WHAT THE TASK ASKS —
Reproduce the material below verbatim, starting at the line that contains "Trace every road" and ending at the line that contains "road 2 (residential): [(283,143),(284,0)]", with both of those lines included. Omit the pictures from your answer.
■ ■ ■ ■
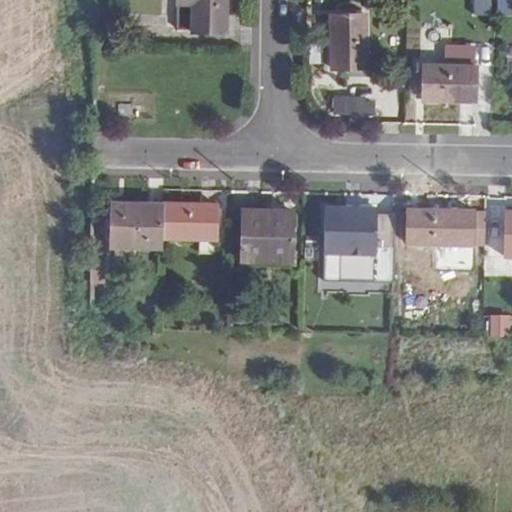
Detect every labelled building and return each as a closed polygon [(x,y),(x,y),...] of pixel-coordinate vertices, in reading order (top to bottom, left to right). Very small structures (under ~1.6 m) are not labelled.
[(224,37),(224,0),(174,0),(174,7),(189,7),(189,32),(189,36),(224,37)] [(475,0),(475,17),(490,16),(489,0),(475,0)] [(189,7),(174,7),(174,32),(189,32),(189,7)] [(366,72),(367,18),(331,18),(330,71),(366,72)] [(407,27),(408,55),(426,54),(425,27),(407,27)] [(446,67),(425,66),(424,102),(477,103),(477,67),(475,67),(475,48),(446,48),(446,67)] [(493,103),(494,49),(475,48),(475,67),(477,67),(477,103),(493,103)] [(135,105),(135,92),(120,92),(119,104),(135,105)] [(332,95),(331,114),(374,116),(375,101),(365,101),(365,96),(332,95)] [(110,204),(109,248),(163,250),(163,240),(163,205),(110,204)] [(216,242),(217,206),(163,205),(163,240),(216,242)] [(379,214),(379,210),(326,209),(326,283),(394,284),(396,215),(379,214)] [(474,247),(485,247),(486,214),(476,214),(475,212),(410,210),(410,246),(474,248),(474,247)] [(291,261),(292,211),(241,211),(240,260),(291,261)] [(507,338),(508,315),(491,315),(491,338),(507,338)]
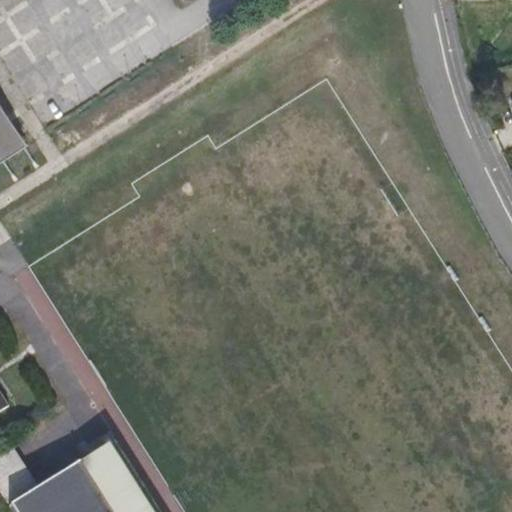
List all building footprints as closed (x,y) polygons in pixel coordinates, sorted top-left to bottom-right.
[(0,161),(28,144),(0,100),(0,161)] [(0,412),(11,405),(0,387),(0,412)] [(84,461),(115,440),(109,432),(87,446),(83,441),(75,447),(84,461)] [(84,461),(116,511),(160,511),(115,440),(84,461)] [(36,483),(15,449),(0,458),(0,485),(10,500),(36,483)] [(116,511),(84,461),(8,509),(10,511),(116,511)]
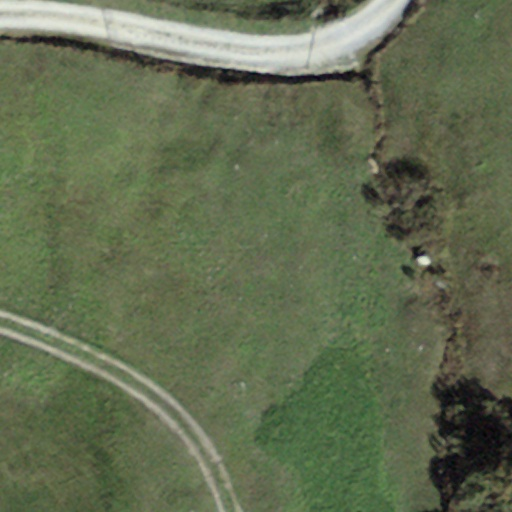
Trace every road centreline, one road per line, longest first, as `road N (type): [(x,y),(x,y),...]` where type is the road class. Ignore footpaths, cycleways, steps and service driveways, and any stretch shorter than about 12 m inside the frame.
road 1 (track): [(0,20),(74,22),(231,50),(336,58),(399,0)]
road 2 (track): [(232,511),(193,440),(62,346),(0,327)]
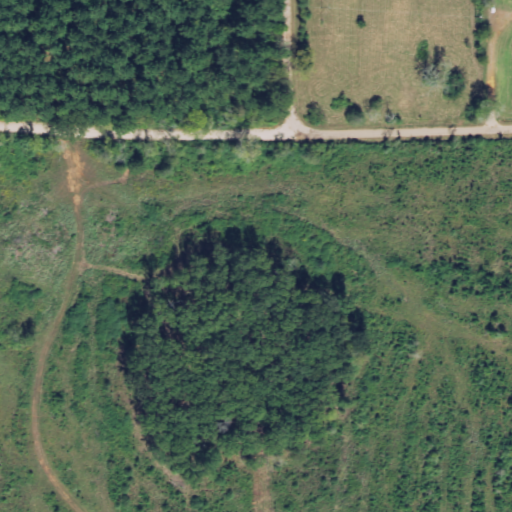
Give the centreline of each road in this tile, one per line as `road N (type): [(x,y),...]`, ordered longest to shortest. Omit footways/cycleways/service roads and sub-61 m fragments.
road 1 (residential): [(0,144),(511,137)]
road 2 (residential): [(283,143),(284,0)]
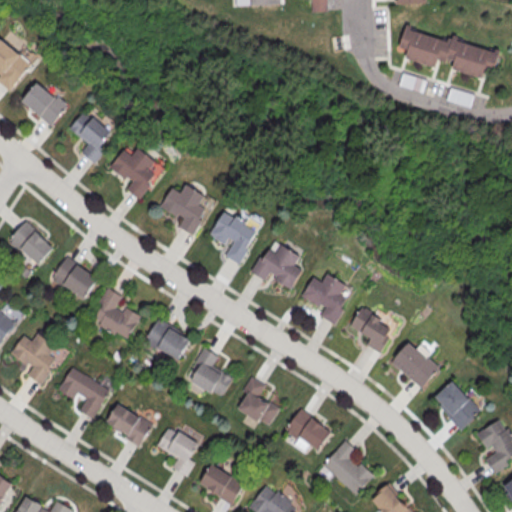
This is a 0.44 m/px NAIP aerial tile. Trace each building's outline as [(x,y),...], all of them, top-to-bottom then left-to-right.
[(326,0),(327,11),(309,12),(309,0),(326,0)] [(452,69),(484,77),(486,70),(494,72),(499,51),(405,26),(399,46),(408,48),(406,58),(437,66),(439,58),(454,62),(452,69)] [(0,38),(0,82),(8,89),(30,63),(0,38)] [(399,84),(424,92),(427,79),(403,72),(399,84)] [(22,99),(36,81),(54,96),(56,94),(67,103),(50,125),(37,114),(38,113),(22,99)] [(474,93),(450,87),(446,100),(471,106),(474,93)] [(82,111),(68,126),(87,143),(80,151),(93,162),(104,149),(98,144),(110,130),(93,115),(90,118),(82,111)] [(122,148),(107,166),(122,178),(125,174),(131,179),(124,188),(137,198),(149,184),(146,182),(153,174),(146,168),(153,160),(136,147),(129,154),(122,148)] [(170,187),(158,206),(174,216),(177,212),(183,216),(177,225),(192,235),(202,219),(199,218),(205,208),(197,204),(202,195),(184,183),(178,192),(170,187)] [(255,230),(245,247),(247,249),(238,263),(224,254),(233,240),(227,236),(223,243),(209,234),(223,211),(233,217),(235,214),(246,220),(244,223),(255,230)] [(25,221),(52,246),(37,262),(19,247),(16,250),(7,241),(25,221)] [(302,269),(290,288),(274,278),(276,274),(269,270),(264,279),(249,270),(259,255),(261,256),(267,247),(275,252),(280,243),(299,255),(293,263),(302,269)] [(66,256),(97,277),(83,298),(62,284),(60,286),(50,279),(66,256)] [(312,276),(300,295),(316,305),(318,301),(325,305),(320,315),(334,323),(344,308),(341,306),(347,297),(339,292),(344,284),(325,272),(320,281),(312,276)] [(107,287),(121,295),(113,307),(122,312),(125,306),(140,315),(126,338),(115,331),(113,334),(92,321),(102,303),(98,300),(107,287)] [(360,308),(350,324),(371,337),(366,343),(379,351),(389,336),(386,335),(391,327),(379,320),(381,317),(372,312),(370,315),(360,308)] [(0,341),(14,323),(0,312),(0,341)] [(158,316),(142,343),(154,350),(156,347),(176,359),(189,339),(170,327),(172,325),(158,316)] [(22,334),(9,352),(25,364),(27,362),(32,366),(26,373),(40,383),(50,369),(47,367),(53,358),(47,354),(54,345),(36,332),(30,340),(22,334)] [(408,340),(438,366),(420,387),(390,362),(408,340)] [(202,346),(216,355),(210,366),(219,372),(220,370),(232,377),(221,395),(211,389),(209,392),(190,381),(200,364),(194,360),(202,346)] [(71,366),(109,389),(91,418),(78,409),(85,398),(76,392),(73,398),(57,388),(71,366)] [(250,375),(264,384),(256,396),(265,402),(266,400),(278,407),(267,425),(257,419),(256,420),(236,408),(245,393),(240,390),(250,375)] [(434,395),(451,379),(479,408),(471,416),(473,417),(459,429),(447,416),(448,415),(438,405),(441,402),(434,395)] [(117,401),(152,423),(138,445),(124,437),(126,433),(105,420),(117,401)] [(299,407),(331,430),(318,449),(297,435),(295,439),(283,431),(299,407)] [(497,418),(476,433),(485,447),(490,444),(495,451),(485,458),(494,472),(507,463),(504,459),(511,453),(511,441),(510,439),(511,438),(511,434),(507,427),(504,429),(497,418)] [(178,430),(198,442),(188,458),(194,461),(186,475),(171,466),(176,457),(156,444),(167,427),(177,433),(178,430)] [(344,439),(321,464),(355,494),(373,474),(359,462),(356,465),(348,458),(355,450),(344,439)] [(211,462),(244,483),(231,504),(217,496),(218,493),(199,482),(211,462)] [(0,475),(11,483),(0,498),(0,475)] [(511,498),(503,484),(511,478),(511,498)] [(250,507),(258,511),(296,511),(301,504),(264,483),(250,507)] [(413,511),(388,483),(370,498),(382,511),(413,511)] [(24,495),(14,511),(69,511),(71,509),(55,499),(48,511),(39,506),(40,504),(24,495)]
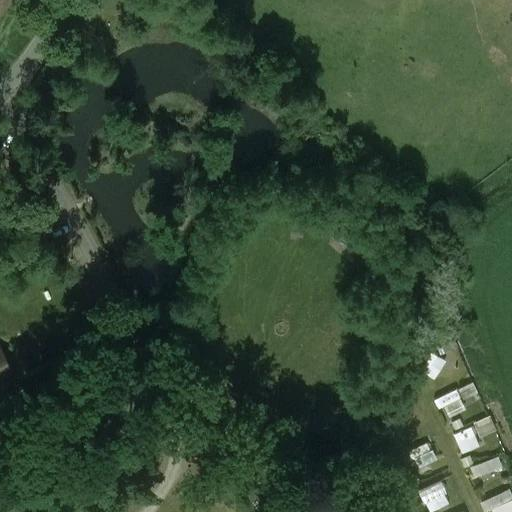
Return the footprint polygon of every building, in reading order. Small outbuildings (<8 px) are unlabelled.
[(377,247),(346,221),(333,236),(364,262),(377,247)] [(0,351),(0,385),(13,379),(0,351)] [(438,397),(449,418),(471,407),(461,386),(438,397)] [(477,421),(480,434),(502,428),(498,415),(477,421)] [(464,453),(484,443),(475,424),(455,433),(464,453)] [(505,455),(475,462),(478,476),(508,468),(505,455)] [(257,463),(253,472),(268,477),(271,469),(257,463)] [(280,479),(271,475),(264,489),(273,493),(280,479)] [(493,511),(511,511),(511,487),(487,499),(493,511)]
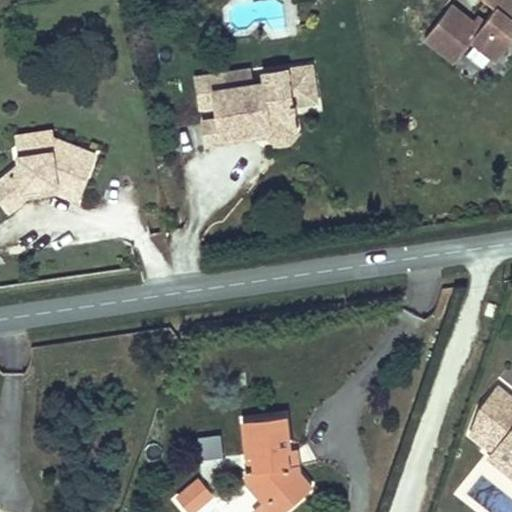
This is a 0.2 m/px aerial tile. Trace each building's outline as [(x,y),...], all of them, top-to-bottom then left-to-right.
[(480,30),(472,24),(451,8),(428,39),(458,62),(474,41),(499,60),(511,43),(511,0),(486,0),(497,8),(486,22),(480,30)] [(479,16),(472,24),(480,30),(486,22),(479,16)] [(266,86),(249,89),(212,94),(213,107),(216,123),(219,146),(252,141),(251,133),(266,131),(267,140),(275,144),(288,143),(295,132),(291,105),(315,102),(310,69),(284,74),(286,83),(266,86)] [(212,94),(249,89),(246,70),(191,78),(196,110),(213,107),(212,94)] [(264,77),(266,86),(286,83),(284,74),(264,77)] [(202,149),(219,146),(216,123),(198,125),(202,149)] [(16,141),(21,155),(51,144),(46,130),(16,141)] [(252,141),(267,140),(266,131),(251,133),(252,141)] [(51,144),(21,155),(25,166),(1,192),(22,211),(34,198),(32,192),(53,183),(55,190),(76,197),(93,152),(54,137),(51,144)] [(34,198),(55,190),(53,183),(32,192),(34,198)] [(502,453),(508,446),(511,449),(511,393),(504,387),(486,407),(477,431),(502,453)] [(281,463),(280,448),(284,448),(284,446),(280,412),(238,415),(241,451),(247,451),(248,458),(249,466),(240,467),(241,478),(257,497),(257,498),(263,493),(276,509),(304,486),(292,469),(290,462),(281,463)] [(220,437),(195,439),(197,460),(222,458),(220,437)] [(290,462),(289,446),(284,446),(284,448),(280,448),(281,463),(290,462)] [(511,449),(508,446),(502,453),(497,459),(511,471),(511,449)] [(204,489),(193,475),(183,483),(190,492),(178,501),(182,506),(204,489)] [(178,501),(190,492),(183,483),(171,492),(178,501)] [(250,511),(271,511),(276,509),(263,493),(257,498),(257,497),(246,506),(250,511)]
■ ■ ■ ■
OUTPUT —
Trace every road centreline, one road per line, longest first, as `road N (type): [(x,y),(x,y),...]` where type is the road class. Ignore footpaths, cycleways, steps and service driveways, and any stretch shorter than about 12 m inside the frame.
road 1 (track): [(0,20),(74,22),(231,50),(336,58),(399,0)]
road 2 (track): [(232,511),(193,440),(62,346),(0,327)]
Give the centreline of each road in this tile, one per line as `road N (type): [(x,y),...]`, ordered longest to shortest. Omit footways/cycleways/service roads and sub-61 m fragments.
road 1 (residential): [(0,144),(511,137)]
road 2 (residential): [(283,143),(284,0)]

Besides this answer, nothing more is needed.